• _Entries supplied_
----

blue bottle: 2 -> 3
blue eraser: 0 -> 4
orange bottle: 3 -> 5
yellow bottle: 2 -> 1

----

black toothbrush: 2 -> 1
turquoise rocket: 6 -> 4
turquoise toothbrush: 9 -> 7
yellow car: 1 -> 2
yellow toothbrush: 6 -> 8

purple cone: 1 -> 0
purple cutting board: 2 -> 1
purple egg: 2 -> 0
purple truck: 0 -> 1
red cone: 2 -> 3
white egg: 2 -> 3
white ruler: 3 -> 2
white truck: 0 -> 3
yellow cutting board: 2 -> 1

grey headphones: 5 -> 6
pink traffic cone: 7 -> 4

----

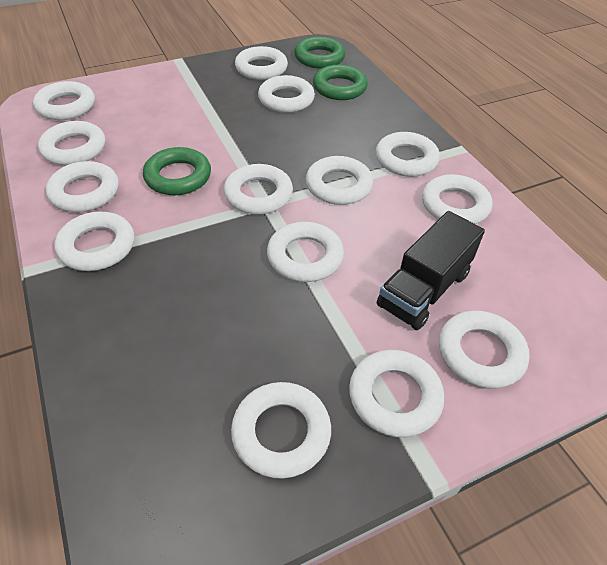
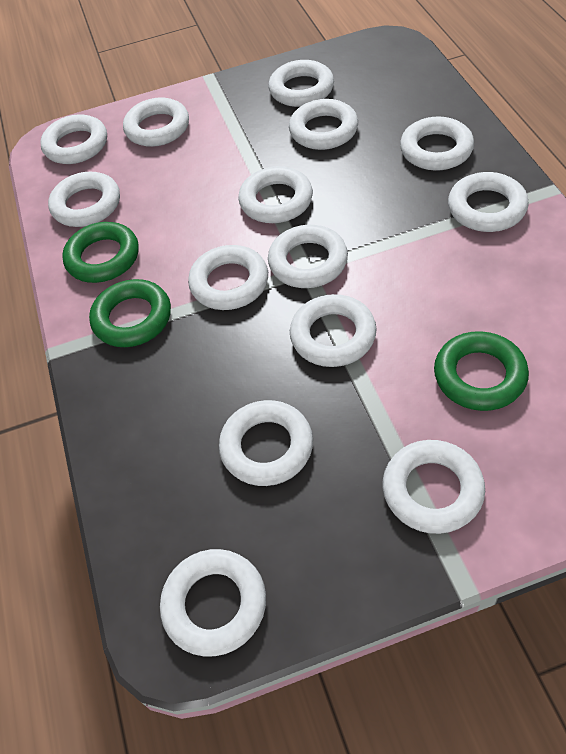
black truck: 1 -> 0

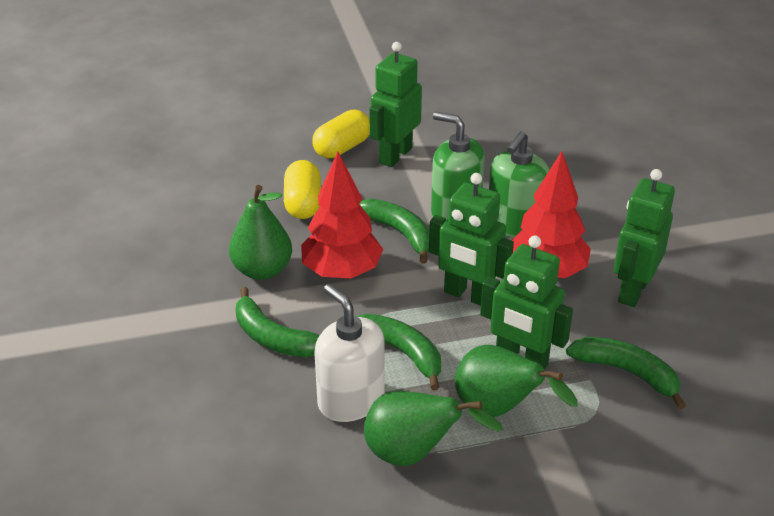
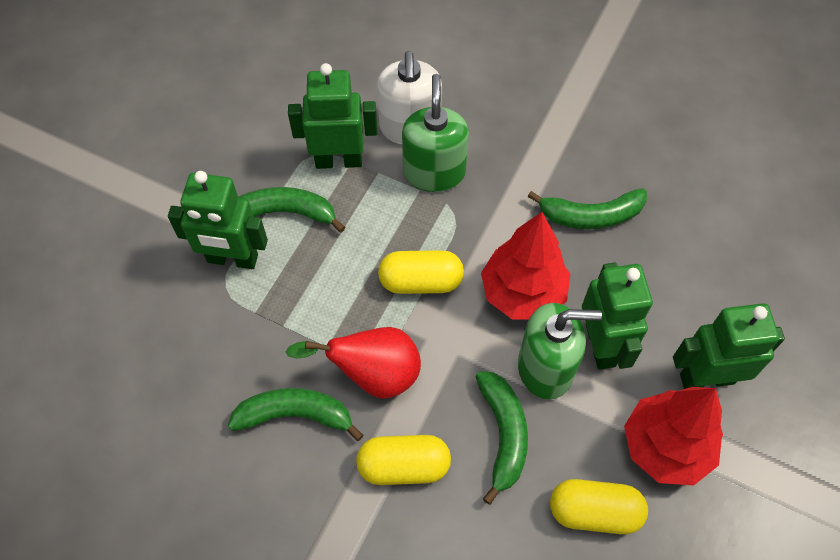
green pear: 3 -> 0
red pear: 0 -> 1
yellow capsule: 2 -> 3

----

• _Exercise requirements_
Show all lines from the entries that hold "truck".

• _Response box_
purple truck: 0 -> 1
white truck: 0 -> 3
black truck: 1 -> 0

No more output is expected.